#### Aim of the task:
Among the entries below, find the lines with the word "plus" and copy them.

#### Records for this task:
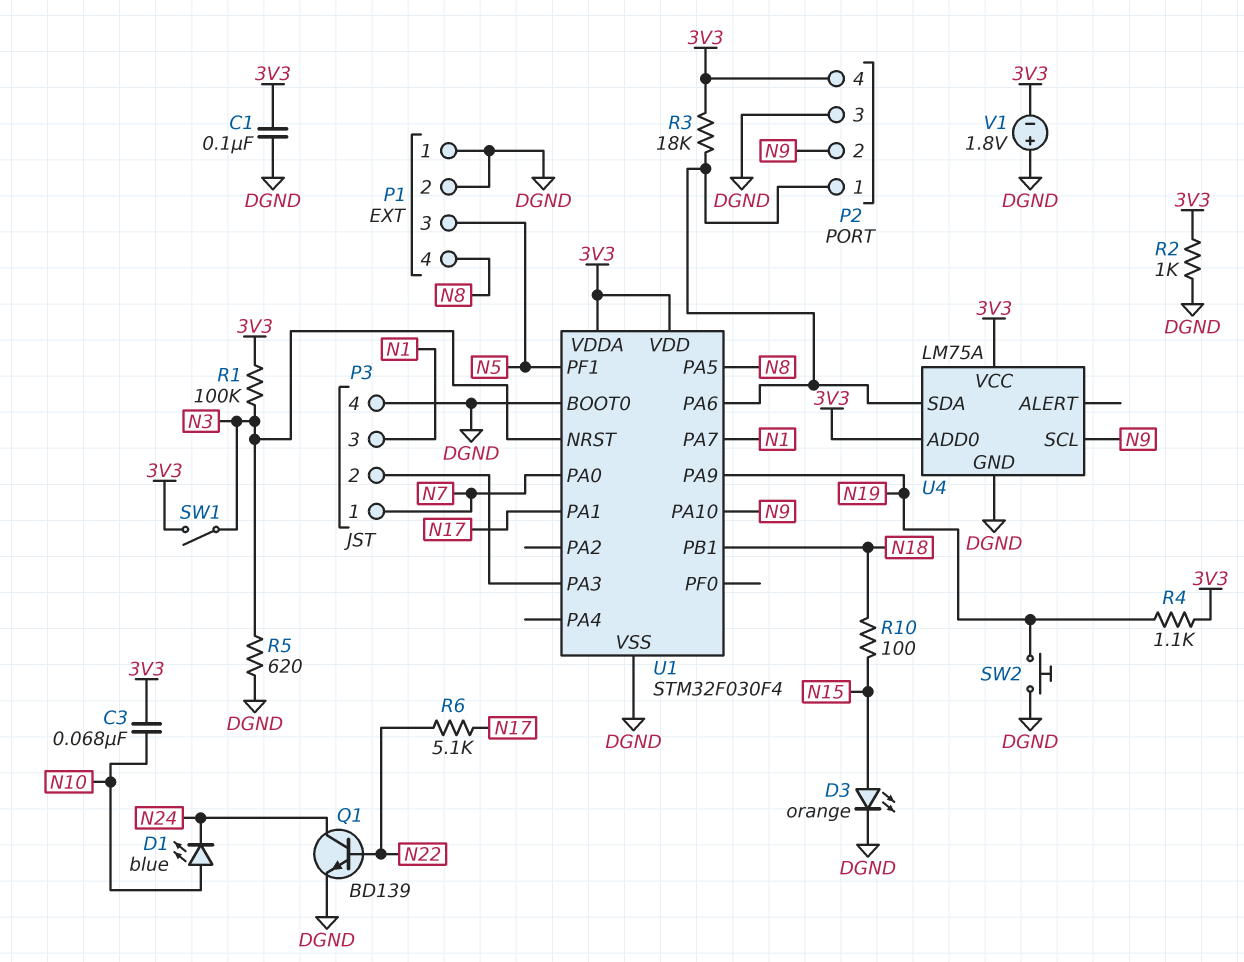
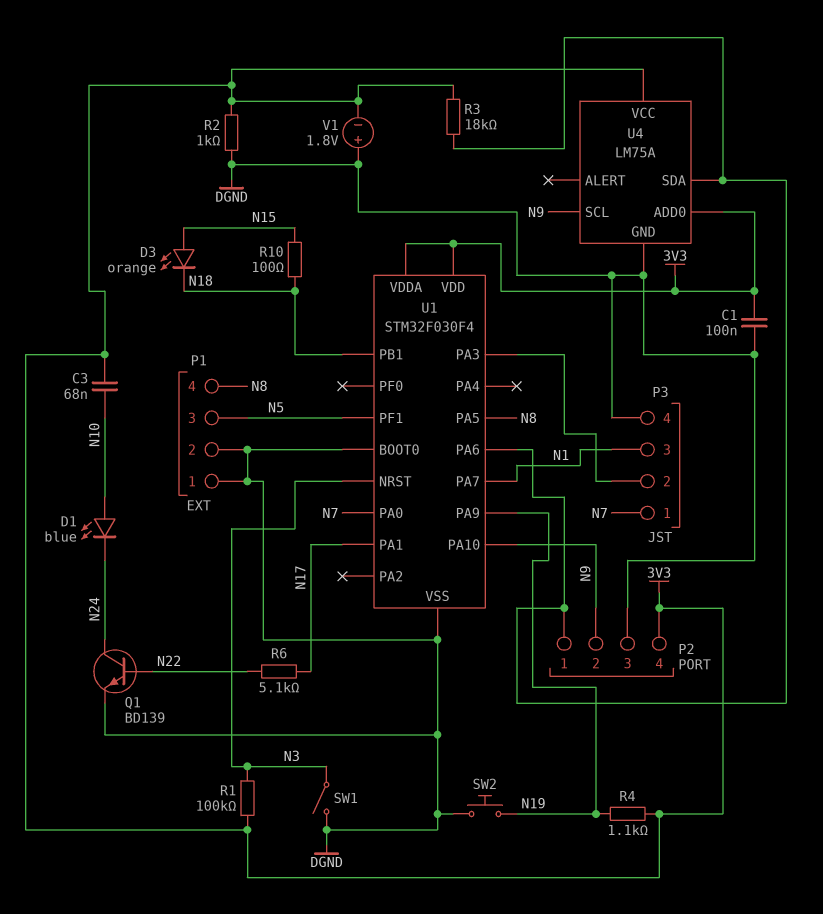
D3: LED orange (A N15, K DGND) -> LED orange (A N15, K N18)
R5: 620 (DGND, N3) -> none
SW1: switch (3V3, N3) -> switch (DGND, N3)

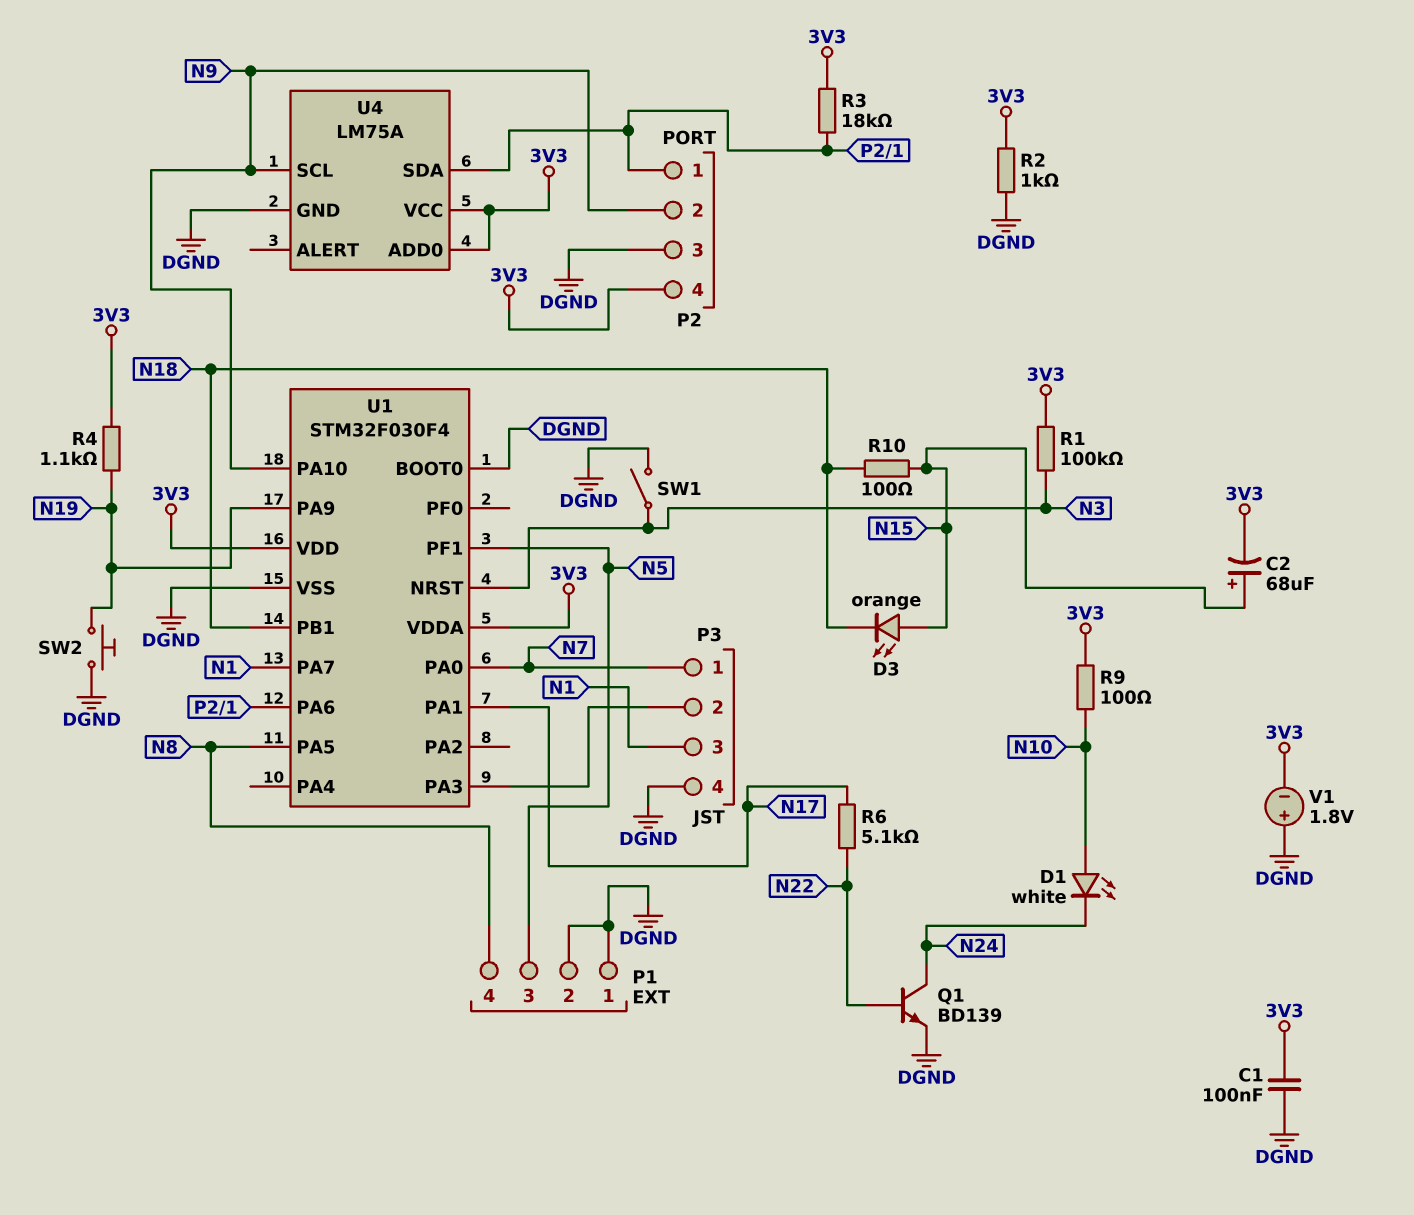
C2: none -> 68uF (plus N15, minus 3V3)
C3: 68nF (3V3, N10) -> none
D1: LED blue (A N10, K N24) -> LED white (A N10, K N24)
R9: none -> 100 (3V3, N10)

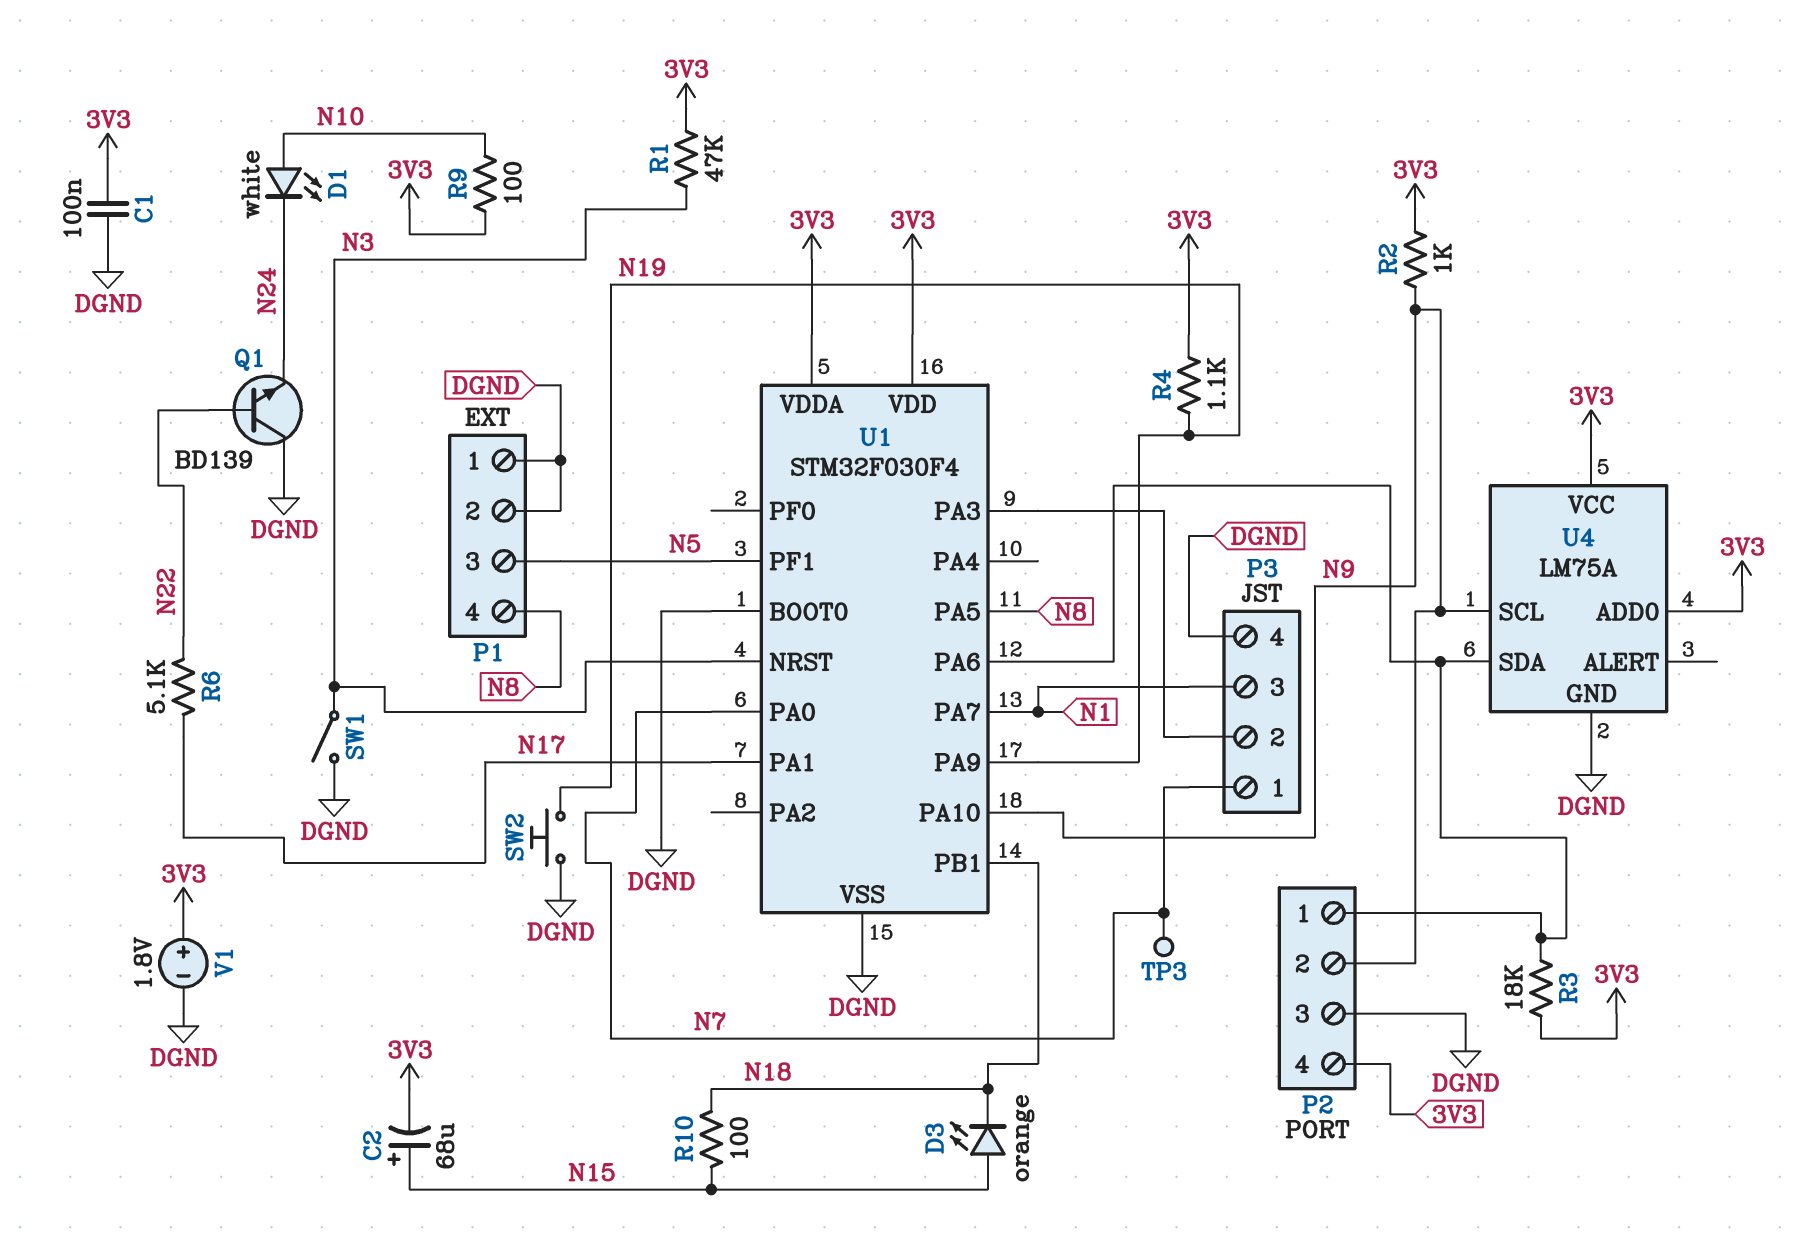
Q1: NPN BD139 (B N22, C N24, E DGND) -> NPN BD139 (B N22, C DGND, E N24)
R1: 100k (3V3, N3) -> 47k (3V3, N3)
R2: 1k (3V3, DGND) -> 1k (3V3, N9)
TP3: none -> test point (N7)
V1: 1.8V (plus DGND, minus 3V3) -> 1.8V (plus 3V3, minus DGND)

#### Result of this task:
C2: none -> 68uF (plus N15, minus 3V3)
V1: 1.8V (plus DGND, minus 3V3) -> 1.8V (plus 3V3, minus DGND)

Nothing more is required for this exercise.